● **Work to complete**
Word for word, output every line of the material below, minus pictures.

──────── Material for this exercise ────────

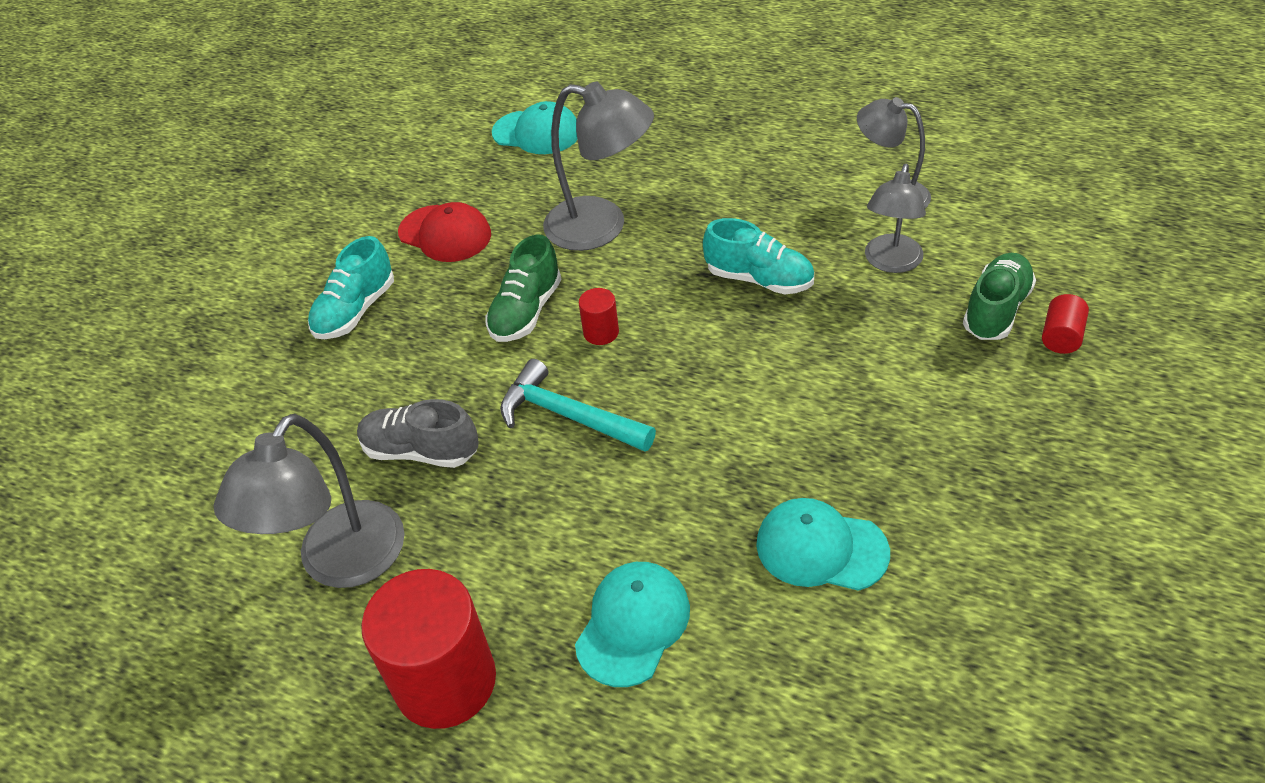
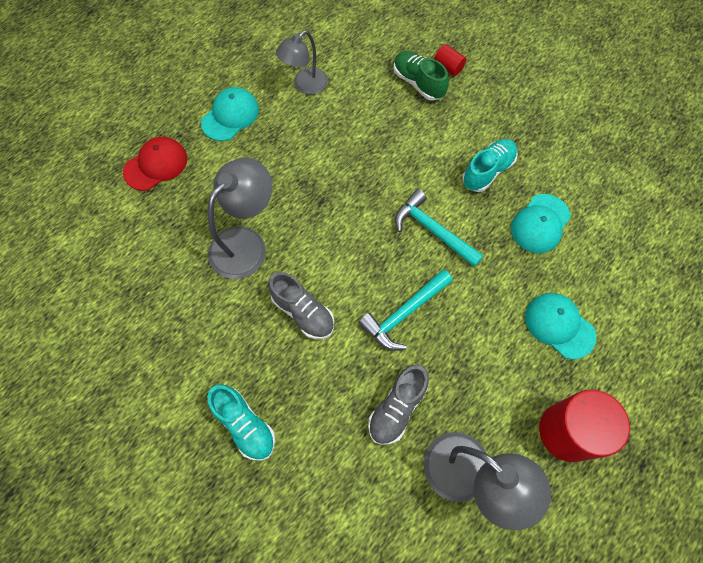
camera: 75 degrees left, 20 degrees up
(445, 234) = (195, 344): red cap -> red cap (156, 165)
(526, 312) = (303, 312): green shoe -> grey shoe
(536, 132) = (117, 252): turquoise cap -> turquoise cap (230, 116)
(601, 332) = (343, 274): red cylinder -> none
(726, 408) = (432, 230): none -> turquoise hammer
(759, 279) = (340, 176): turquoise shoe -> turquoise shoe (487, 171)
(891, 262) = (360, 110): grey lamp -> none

────────

● **Solution to the exercise**
camera: 75 degrees left, 20 degrees up
(445, 234) = (195, 344): red cap -> red cap (156, 165)
(526, 312) = (303, 312): green shoe -> grey shoe
(536, 132) = (117, 252): turquoise cap -> turquoise cap (230, 116)
(601, 332) = (343, 274): red cylinder -> none
(726, 408) = (432, 230): none -> turquoise hammer
(759, 279) = (340, 176): turquoise shoe -> turquoise shoe (487, 171)
(891, 262) = (360, 110): grey lamp -> none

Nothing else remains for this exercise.